■ Exercise: Rewrite every item below, swapping each "counterclockwise" for "anticlockwise" and leaving everything else untouched.

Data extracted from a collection

• • • •

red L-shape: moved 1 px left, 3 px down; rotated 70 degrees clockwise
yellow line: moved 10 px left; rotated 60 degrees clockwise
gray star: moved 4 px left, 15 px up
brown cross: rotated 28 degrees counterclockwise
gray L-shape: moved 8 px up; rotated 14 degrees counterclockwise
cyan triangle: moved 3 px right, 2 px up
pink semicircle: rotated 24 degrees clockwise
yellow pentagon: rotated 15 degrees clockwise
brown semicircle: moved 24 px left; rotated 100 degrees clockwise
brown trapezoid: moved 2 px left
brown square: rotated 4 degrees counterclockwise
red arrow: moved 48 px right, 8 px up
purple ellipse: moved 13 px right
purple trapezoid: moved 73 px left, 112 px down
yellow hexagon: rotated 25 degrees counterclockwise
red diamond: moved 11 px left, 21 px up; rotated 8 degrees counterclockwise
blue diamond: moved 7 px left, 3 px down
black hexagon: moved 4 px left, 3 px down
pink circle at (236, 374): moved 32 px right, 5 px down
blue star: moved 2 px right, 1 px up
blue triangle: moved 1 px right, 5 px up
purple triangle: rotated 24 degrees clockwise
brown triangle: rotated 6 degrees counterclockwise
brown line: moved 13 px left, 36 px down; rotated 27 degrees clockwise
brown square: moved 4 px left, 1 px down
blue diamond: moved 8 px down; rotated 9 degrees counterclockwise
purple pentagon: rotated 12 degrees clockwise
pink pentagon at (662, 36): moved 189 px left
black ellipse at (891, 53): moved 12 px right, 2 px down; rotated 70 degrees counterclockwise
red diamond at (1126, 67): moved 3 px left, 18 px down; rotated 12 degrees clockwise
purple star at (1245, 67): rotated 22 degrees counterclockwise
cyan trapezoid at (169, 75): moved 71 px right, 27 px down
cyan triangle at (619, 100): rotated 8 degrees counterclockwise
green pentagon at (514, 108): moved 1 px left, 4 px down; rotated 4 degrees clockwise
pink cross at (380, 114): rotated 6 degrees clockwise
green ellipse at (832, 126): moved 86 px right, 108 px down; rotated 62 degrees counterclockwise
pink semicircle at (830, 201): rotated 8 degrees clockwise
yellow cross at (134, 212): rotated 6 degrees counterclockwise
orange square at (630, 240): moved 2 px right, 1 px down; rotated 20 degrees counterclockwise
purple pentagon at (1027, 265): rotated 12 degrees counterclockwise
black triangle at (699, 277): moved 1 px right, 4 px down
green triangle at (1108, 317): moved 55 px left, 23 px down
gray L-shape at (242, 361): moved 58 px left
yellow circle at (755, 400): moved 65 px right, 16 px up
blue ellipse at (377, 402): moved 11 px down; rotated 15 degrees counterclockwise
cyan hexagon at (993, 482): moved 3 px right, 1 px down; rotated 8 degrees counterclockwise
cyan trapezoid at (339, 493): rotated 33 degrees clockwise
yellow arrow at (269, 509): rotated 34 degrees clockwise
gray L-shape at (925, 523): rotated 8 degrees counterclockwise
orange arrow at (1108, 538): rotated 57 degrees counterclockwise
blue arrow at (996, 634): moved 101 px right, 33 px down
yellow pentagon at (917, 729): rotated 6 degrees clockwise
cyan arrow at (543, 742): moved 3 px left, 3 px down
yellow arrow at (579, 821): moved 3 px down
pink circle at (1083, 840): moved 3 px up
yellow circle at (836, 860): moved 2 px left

• • • •

■ Answer for the task:
red L-shape: moved 1 px left, 3 px down; rotated 70 degrees clockwise
yellow line: moved 10 px left; rotated 60 degrees clockwise
gray star: moved 4 px left, 15 px up
brown cross: rotated 28 degrees anticlockwise
gray L-shape: moved 8 px up; rotated 14 degrees anticlockwise
cyan triangle: moved 3 px right, 2 px up
pink semicircle: rotated 24 degrees clockwise
yellow pentagon: rotated 15 degrees clockwise
brown semicircle: moved 24 px left; rotated 100 degrees clockwise
brown trapezoid: moved 2 px left
brown square: rotated 4 degrees anticlockwise
red arrow: moved 48 px right, 8 px up
purple ellipse: moved 13 px right
purple trapezoid: moved 73 px left, 112 px down
yellow hexagon: rotated 25 degrees anticlockwise
red diamond: moved 11 px left, 21 px up; rotated 8 degrees anticlockwise
blue diamond: moved 7 px left, 3 px down
black hexagon: moved 4 px left, 3 px down
pink circle at (236, 374): moved 32 px right, 5 px down
blue star: moved 2 px right, 1 px up
blue triangle: moved 1 px right, 5 px up
purple triangle: rotated 24 degrees clockwise
brown triangle: rotated 6 degrees anticlockwise
brown line: moved 13 px left, 36 px down; rotated 27 degrees clockwise
brown square: moved 4 px left, 1 px down
blue diamond: moved 8 px down; rotated 9 degrees anticlockwise
purple pentagon: rotated 12 degrees clockwise
pink pentagon at (662, 36): moved 189 px left
black ellipse at (891, 53): moved 12 px right, 2 px down; rotated 70 degrees anticlockwise
red diamond at (1126, 67): moved 3 px left, 18 px down; rotated 12 degrees clockwise
purple star at (1245, 67): rotated 22 degrees anticlockwise
cyan trapezoid at (169, 75): moved 71 px right, 27 px down
cyan triangle at (619, 100): rotated 8 degrees anticlockwise
green pentagon at (514, 108): moved 1 px left, 4 px down; rotated 4 degrees clockwise
pink cross at (380, 114): rotated 6 degrees clockwise
green ellipse at (832, 126): moved 86 px right, 108 px down; rotated 62 degrees anticlockwise
pink semicircle at (830, 201): rotated 8 degrees clockwise
yellow cross at (134, 212): rotated 6 degrees anticlockwise
orange square at (630, 240): moved 2 px right, 1 px down; rotated 20 degrees anticlockwise
purple pentagon at (1027, 265): rotated 12 degrees anticlockwise
black triangle at (699, 277): moved 1 px right, 4 px down
green triangle at (1108, 317): moved 55 px left, 23 px down
gray L-shape at (242, 361): moved 58 px left
yellow circle at (755, 400): moved 65 px right, 16 px up
blue ellipse at (377, 402): moved 11 px down; rotated 15 degrees anticlockwise
cyan hexagon at (993, 482): moved 3 px right, 1 px down; rotated 8 degrees anticlockwise
cyan trapezoid at (339, 493): rotated 33 degrees clockwise
yellow arrow at (269, 509): rotated 34 degrees clockwise
gray L-shape at (925, 523): rotated 8 degrees anticlockwise
orange arrow at (1108, 538): rotated 57 degrees anticlockwise
blue arrow at (996, 634): moved 101 px right, 33 px down
yellow pentagon at (917, 729): rotated 6 degrees clockwise
cyan arrow at (543, 742): moved 3 px left, 3 px down
yellow arrow at (579, 821): moved 3 px down
pink circle at (1083, 840): moved 3 px up
yellow circle at (836, 860): moved 2 px left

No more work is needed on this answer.